WHAT IS BEING ASKED:
Check every line of the data below for the word "orange". Copy the ones that have it.

PROVIDED RECORDS:
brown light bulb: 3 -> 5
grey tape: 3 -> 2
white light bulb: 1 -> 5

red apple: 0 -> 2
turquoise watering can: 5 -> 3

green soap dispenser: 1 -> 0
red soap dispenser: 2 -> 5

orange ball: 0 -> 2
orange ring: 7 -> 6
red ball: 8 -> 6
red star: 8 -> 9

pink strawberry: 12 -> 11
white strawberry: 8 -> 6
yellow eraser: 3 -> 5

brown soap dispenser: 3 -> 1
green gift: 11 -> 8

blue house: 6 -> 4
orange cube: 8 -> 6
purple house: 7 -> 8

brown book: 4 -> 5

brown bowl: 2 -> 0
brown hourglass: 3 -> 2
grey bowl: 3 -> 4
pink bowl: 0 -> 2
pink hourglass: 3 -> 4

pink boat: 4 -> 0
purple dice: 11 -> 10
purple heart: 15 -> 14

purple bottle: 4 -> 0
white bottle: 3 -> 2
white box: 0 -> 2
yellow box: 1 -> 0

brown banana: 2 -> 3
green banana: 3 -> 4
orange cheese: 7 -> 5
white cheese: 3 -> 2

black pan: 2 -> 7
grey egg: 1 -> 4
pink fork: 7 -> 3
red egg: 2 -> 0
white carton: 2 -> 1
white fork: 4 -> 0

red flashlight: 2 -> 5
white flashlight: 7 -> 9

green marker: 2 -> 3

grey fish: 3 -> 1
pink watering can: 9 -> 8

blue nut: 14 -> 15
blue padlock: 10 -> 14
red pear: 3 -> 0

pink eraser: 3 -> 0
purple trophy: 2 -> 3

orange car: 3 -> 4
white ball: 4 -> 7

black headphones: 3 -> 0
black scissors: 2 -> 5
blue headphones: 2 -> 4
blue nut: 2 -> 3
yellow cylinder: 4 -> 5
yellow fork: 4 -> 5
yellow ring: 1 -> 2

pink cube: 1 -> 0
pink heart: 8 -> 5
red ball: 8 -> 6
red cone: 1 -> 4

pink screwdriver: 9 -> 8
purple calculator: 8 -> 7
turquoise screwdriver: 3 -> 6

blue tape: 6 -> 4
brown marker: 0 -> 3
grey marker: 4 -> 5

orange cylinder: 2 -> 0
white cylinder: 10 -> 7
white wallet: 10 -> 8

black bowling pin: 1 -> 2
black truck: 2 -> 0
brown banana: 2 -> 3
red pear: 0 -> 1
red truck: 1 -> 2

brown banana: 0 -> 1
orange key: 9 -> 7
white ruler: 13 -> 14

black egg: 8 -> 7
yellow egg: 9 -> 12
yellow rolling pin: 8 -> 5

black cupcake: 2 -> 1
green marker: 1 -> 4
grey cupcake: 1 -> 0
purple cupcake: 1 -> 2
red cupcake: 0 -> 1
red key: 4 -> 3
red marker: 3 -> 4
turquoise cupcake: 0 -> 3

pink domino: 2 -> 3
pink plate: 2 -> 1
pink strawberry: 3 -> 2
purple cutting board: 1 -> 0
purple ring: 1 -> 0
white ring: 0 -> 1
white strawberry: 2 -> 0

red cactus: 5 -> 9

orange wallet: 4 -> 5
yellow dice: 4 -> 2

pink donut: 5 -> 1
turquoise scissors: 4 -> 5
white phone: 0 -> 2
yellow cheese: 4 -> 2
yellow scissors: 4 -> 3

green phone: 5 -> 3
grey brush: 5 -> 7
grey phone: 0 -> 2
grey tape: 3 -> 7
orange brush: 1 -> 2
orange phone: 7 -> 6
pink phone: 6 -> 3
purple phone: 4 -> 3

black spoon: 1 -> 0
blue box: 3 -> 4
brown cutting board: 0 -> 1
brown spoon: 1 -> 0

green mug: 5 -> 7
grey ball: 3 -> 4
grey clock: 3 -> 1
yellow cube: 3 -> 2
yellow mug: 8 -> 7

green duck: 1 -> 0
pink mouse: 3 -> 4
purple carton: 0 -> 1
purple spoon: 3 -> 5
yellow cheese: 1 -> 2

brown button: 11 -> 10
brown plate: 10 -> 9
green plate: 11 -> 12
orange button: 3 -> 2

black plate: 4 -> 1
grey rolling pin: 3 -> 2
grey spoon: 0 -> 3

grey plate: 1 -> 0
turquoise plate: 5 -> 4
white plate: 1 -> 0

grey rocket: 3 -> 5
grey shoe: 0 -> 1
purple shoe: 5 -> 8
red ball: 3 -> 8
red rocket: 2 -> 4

WRITTEN SOLUTION:
orange ball: 0 -> 2
orange ring: 7 -> 6
orange cube: 8 -> 6
orange cheese: 7 -> 5
orange car: 3 -> 4
orange cylinder: 2 -> 0
orange key: 9 -> 7
orange wallet: 4 -> 5
orange brush: 1 -> 2
orange phone: 7 -> 6
orange button: 3 -> 2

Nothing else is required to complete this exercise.